About this task: Lines with the word "LEVEL" are the ones wanted. Copy each of them from the entries below.

+ + + + + + +

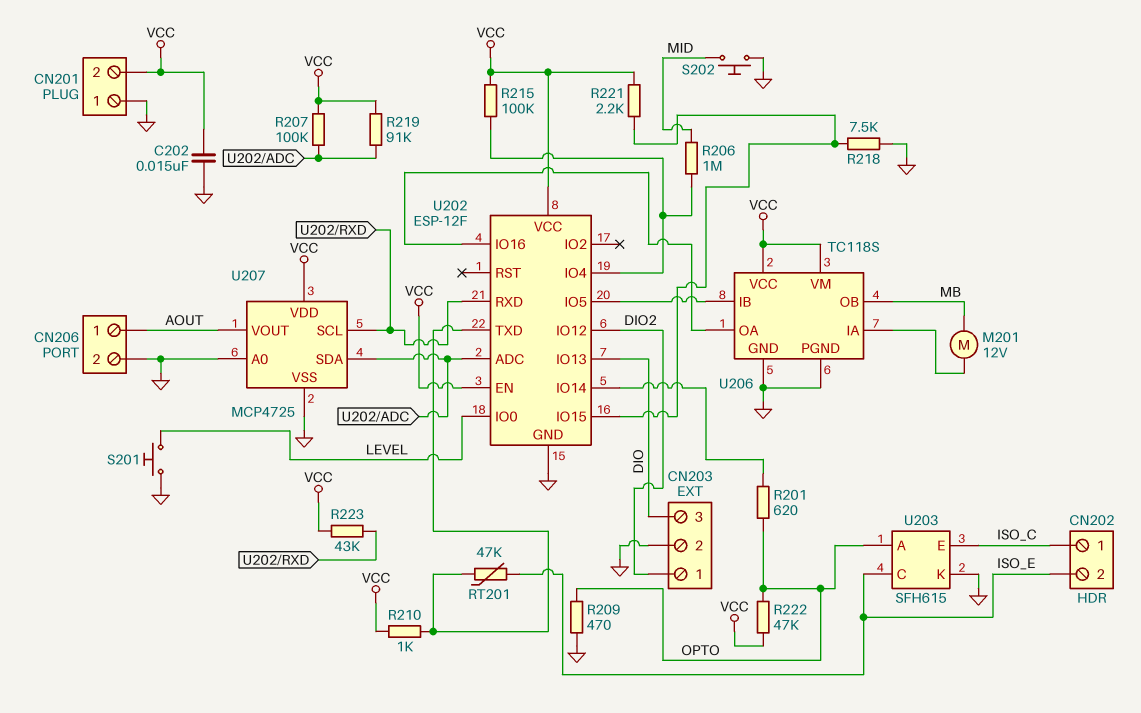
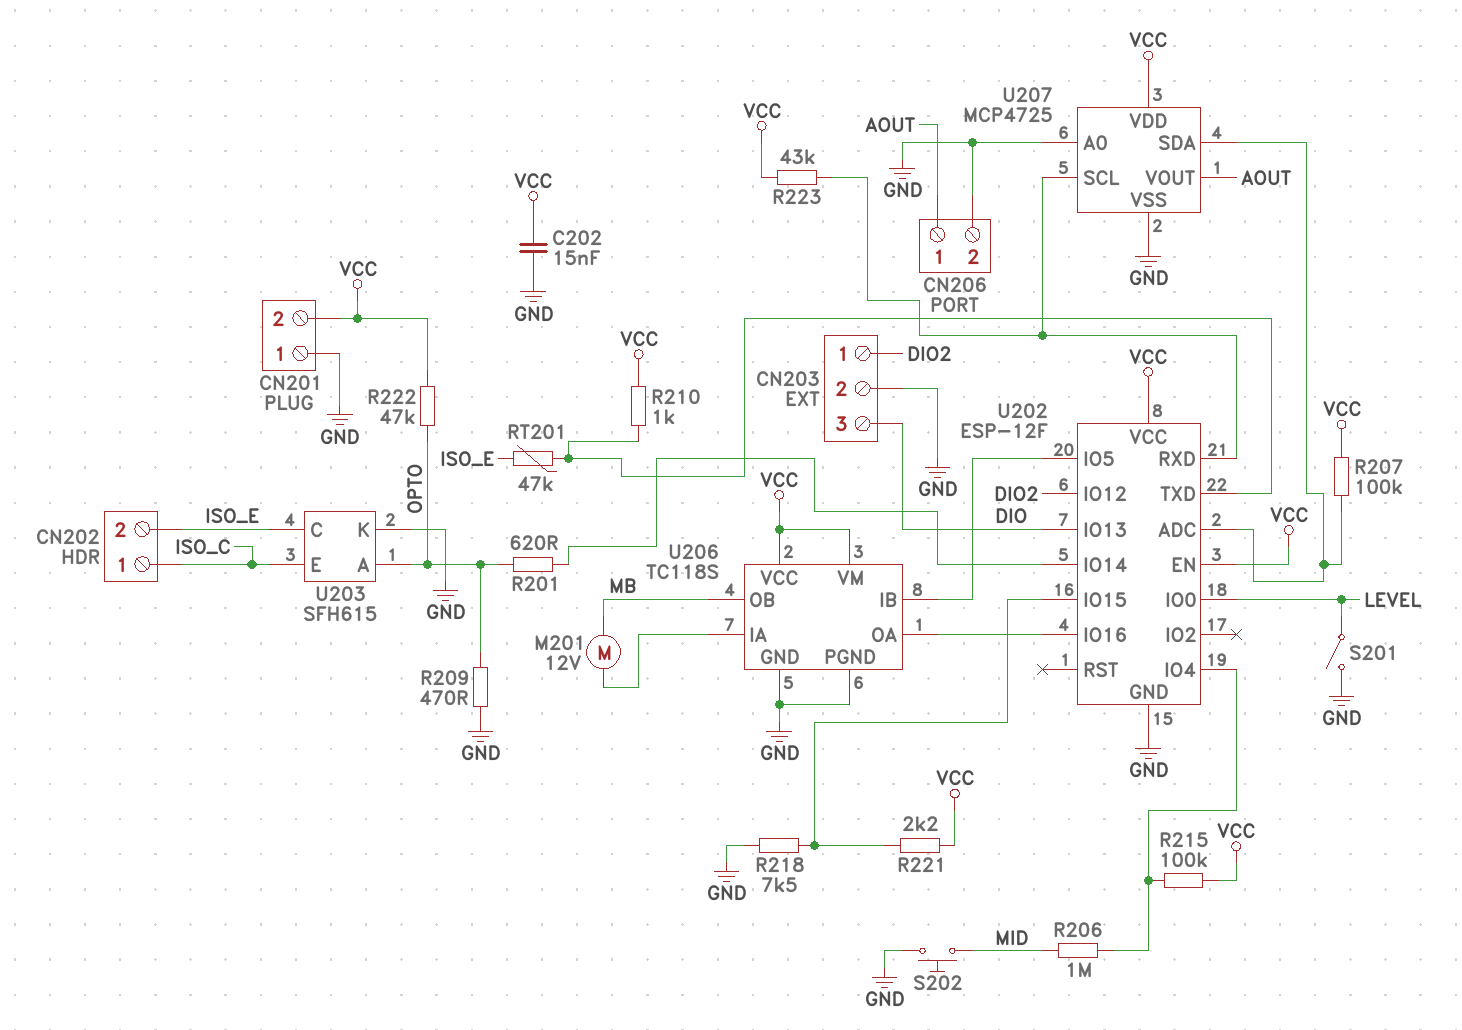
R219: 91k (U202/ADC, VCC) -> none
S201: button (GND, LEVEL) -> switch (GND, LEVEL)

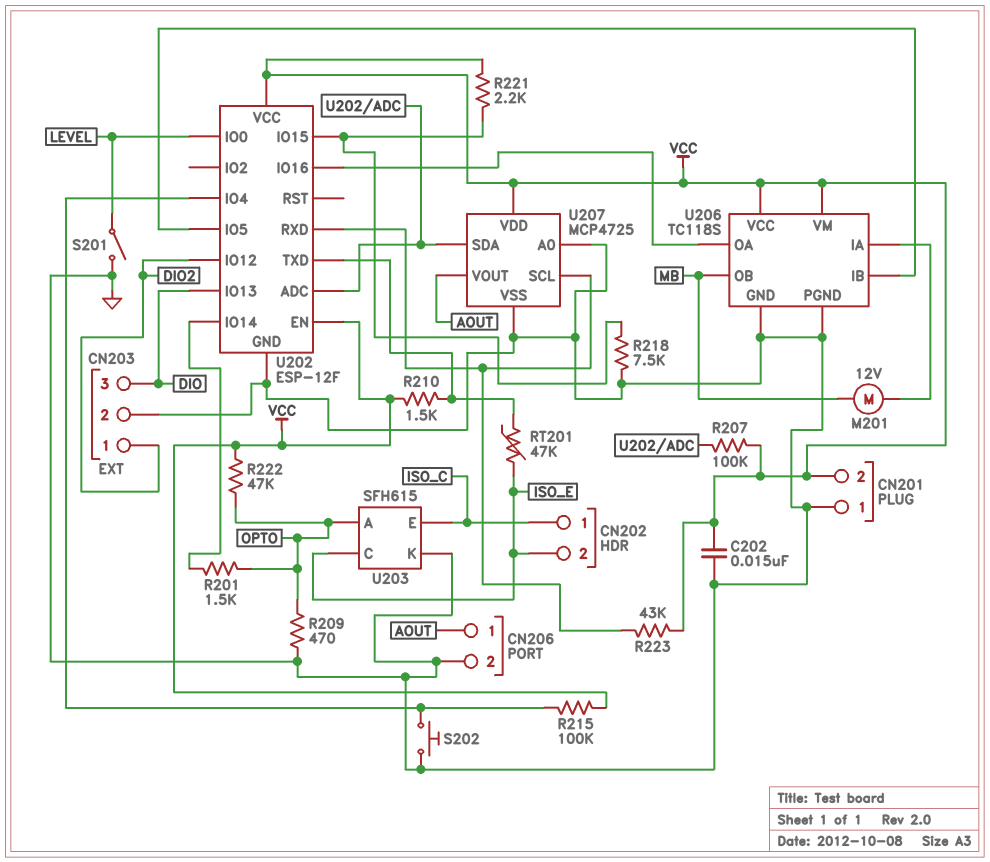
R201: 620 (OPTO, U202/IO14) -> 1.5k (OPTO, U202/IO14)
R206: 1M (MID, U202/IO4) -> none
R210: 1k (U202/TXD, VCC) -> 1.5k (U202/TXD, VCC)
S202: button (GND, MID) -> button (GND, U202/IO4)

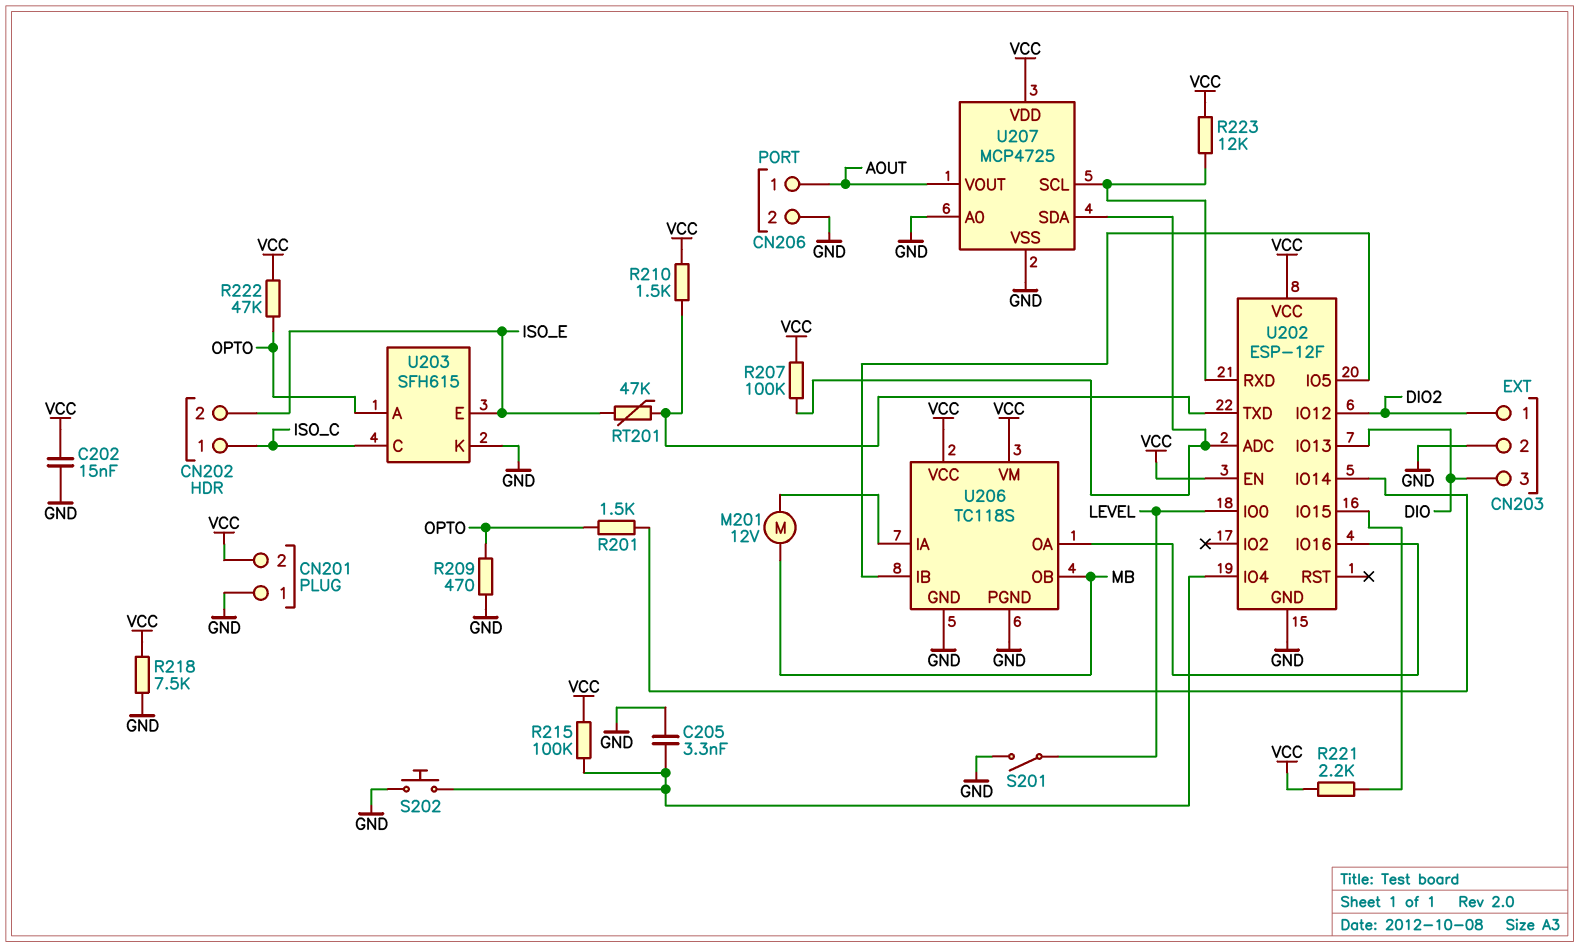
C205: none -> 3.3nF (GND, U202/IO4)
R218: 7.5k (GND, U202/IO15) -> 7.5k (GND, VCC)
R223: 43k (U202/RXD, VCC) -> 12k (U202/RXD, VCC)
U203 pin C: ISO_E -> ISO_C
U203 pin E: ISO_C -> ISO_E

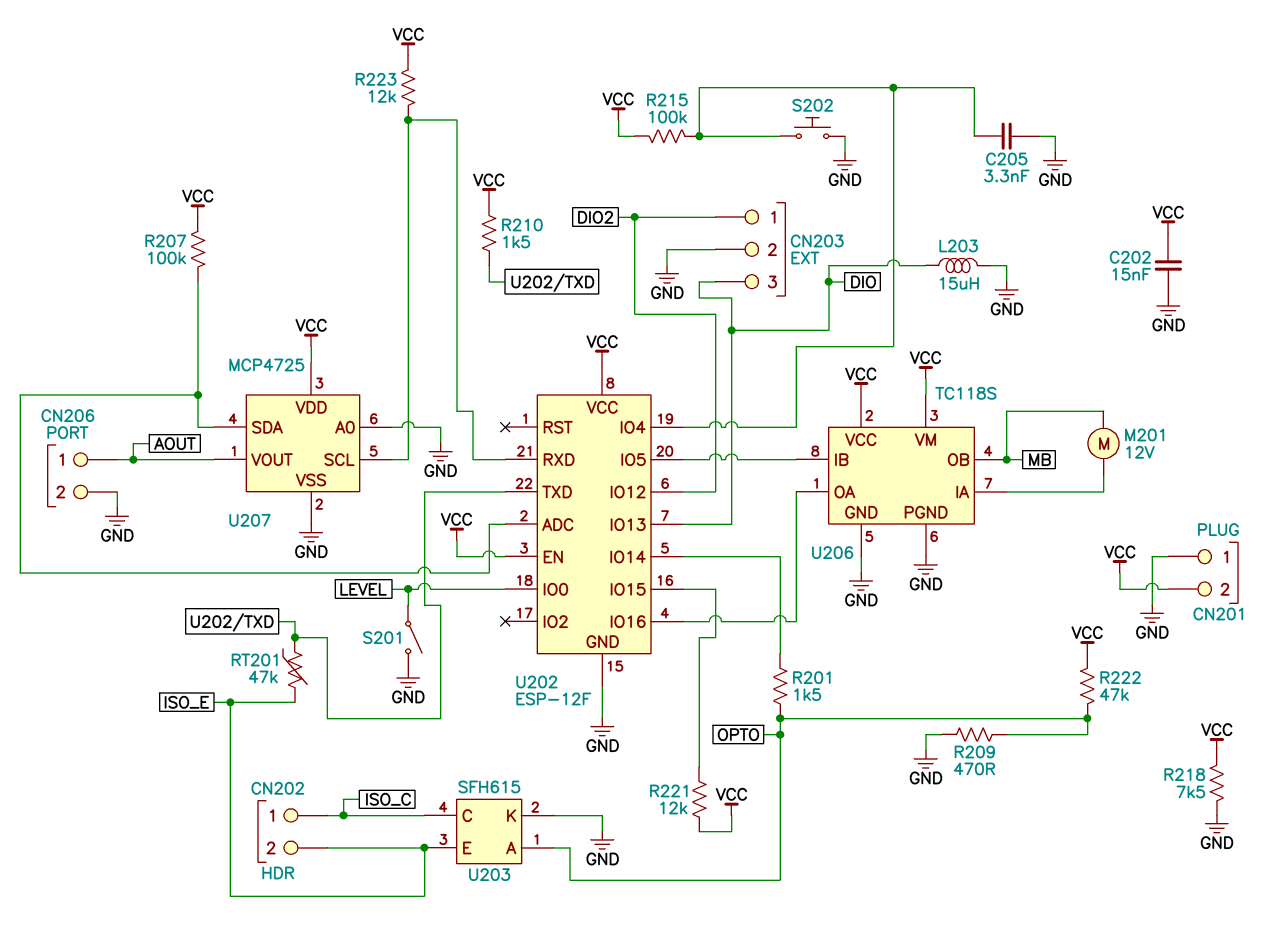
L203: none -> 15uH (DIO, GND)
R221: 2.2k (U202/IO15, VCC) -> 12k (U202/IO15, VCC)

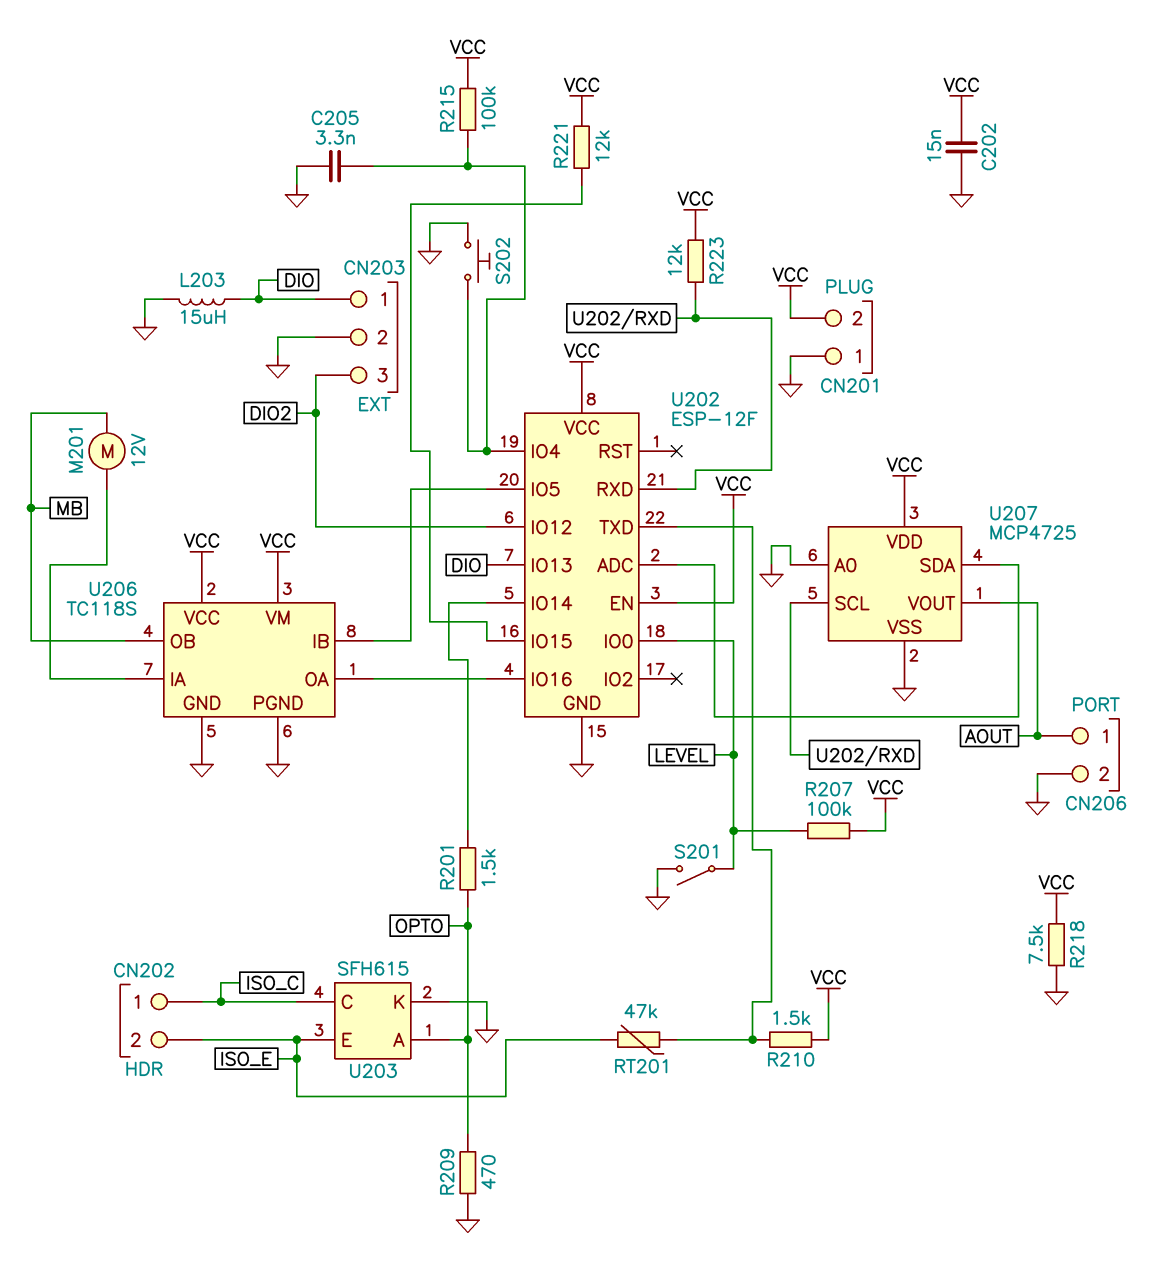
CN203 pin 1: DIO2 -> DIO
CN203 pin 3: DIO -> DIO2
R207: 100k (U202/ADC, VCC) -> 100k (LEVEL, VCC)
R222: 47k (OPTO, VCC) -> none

+ + + + + + +

Response for this exercise:
S201: button (GND, LEVEL) -> switch (GND, LEVEL)
R207: 100k (U202/ADC, VCC) -> 100k (LEVEL, VCC)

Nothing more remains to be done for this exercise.